■ What the task requires ■
A stretch of the entries below is to be set down exactly, running from the line with "none -> purple 1x1 round brick [524,403,576,488]" through the line with "orange 1x2 slope", both included, and no other line.

··· Listed entries ···

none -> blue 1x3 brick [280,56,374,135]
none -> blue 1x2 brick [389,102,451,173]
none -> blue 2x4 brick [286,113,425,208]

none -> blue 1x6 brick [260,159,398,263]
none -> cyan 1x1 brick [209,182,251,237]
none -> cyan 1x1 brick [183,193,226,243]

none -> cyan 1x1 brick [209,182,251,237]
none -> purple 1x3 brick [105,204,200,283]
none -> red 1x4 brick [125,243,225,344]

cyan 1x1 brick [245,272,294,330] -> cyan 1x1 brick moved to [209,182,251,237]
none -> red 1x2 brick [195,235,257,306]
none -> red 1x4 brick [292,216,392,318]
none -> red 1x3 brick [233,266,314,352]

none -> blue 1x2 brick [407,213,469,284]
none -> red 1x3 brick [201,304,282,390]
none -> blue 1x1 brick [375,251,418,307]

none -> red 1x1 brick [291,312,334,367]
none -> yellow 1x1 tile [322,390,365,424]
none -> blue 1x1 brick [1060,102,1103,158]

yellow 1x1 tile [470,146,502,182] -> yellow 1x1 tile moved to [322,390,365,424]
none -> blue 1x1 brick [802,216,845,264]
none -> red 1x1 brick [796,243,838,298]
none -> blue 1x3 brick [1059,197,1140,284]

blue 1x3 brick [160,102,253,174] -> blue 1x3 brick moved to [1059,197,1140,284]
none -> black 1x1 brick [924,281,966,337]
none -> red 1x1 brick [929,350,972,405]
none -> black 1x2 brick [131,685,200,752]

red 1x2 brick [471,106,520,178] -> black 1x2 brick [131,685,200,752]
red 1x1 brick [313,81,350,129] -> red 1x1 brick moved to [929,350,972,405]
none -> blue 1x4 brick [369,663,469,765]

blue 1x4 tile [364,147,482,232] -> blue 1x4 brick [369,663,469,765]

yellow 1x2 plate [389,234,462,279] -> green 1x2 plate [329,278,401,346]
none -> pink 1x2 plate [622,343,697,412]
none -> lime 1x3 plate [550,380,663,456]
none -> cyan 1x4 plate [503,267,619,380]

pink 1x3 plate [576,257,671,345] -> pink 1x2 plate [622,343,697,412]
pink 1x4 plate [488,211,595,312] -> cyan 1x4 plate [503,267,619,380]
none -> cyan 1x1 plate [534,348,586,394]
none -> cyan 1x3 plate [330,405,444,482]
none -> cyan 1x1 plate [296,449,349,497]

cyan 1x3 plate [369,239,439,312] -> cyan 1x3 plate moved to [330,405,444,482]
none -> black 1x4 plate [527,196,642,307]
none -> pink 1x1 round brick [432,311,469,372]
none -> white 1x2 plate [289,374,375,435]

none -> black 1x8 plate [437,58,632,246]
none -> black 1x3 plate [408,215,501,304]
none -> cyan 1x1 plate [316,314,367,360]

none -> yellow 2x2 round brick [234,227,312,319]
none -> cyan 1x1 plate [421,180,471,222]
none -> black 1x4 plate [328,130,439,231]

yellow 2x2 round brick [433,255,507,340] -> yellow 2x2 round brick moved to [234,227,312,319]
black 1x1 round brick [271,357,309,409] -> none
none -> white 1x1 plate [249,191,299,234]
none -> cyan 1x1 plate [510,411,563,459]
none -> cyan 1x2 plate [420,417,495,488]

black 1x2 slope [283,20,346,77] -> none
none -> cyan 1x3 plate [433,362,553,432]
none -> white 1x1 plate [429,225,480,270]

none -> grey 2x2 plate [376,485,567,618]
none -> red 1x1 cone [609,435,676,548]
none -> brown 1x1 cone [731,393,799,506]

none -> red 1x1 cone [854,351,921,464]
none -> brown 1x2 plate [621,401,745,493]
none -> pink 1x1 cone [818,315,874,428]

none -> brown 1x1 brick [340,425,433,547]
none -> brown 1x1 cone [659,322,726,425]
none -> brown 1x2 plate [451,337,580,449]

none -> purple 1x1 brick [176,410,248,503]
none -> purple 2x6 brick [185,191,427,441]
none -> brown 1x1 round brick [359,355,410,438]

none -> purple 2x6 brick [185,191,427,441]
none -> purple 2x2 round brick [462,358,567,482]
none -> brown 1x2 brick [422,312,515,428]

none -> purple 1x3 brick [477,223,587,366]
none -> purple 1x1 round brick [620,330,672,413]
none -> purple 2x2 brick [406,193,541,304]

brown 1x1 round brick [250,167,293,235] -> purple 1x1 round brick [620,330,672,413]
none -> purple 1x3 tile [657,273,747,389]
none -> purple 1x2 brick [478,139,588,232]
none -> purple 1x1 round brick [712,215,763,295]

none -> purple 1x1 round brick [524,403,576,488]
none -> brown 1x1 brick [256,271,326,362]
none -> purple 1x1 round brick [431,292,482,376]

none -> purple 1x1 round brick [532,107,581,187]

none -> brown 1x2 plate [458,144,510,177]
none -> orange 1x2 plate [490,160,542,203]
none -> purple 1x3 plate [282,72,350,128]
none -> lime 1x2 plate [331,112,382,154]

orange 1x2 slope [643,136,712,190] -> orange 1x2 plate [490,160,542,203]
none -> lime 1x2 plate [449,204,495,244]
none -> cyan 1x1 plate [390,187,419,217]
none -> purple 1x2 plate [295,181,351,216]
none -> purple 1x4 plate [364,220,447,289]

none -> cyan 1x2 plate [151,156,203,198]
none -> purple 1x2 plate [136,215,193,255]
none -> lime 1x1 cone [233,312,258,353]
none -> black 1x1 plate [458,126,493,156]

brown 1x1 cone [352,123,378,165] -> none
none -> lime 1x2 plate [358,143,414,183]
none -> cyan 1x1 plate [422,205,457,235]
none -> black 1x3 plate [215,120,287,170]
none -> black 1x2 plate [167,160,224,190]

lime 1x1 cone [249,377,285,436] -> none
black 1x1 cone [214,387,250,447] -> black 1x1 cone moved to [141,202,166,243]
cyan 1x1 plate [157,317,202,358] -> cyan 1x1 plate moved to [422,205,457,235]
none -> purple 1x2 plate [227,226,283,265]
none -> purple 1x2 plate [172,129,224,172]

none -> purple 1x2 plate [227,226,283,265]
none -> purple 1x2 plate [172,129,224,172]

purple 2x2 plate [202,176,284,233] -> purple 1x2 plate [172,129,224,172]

···

■ Answer space ■
none -> purple 1x1 round brick [524,403,576,488]
none -> brown 1x1 brick [256,271,326,362]
none -> purple 1x1 round brick [431,292,482,376]

none -> purple 1x1 round brick [532,107,581,187]

none -> brown 1x2 plate [458,144,510,177]
none -> orange 1x2 plate [490,160,542,203]
none -> purple 1x3 plate [282,72,350,128]
none -> lime 1x2 plate [331,112,382,154]

orange 1x2 slope [643,136,712,190] -> orange 1x2 plate [490,160,542,203]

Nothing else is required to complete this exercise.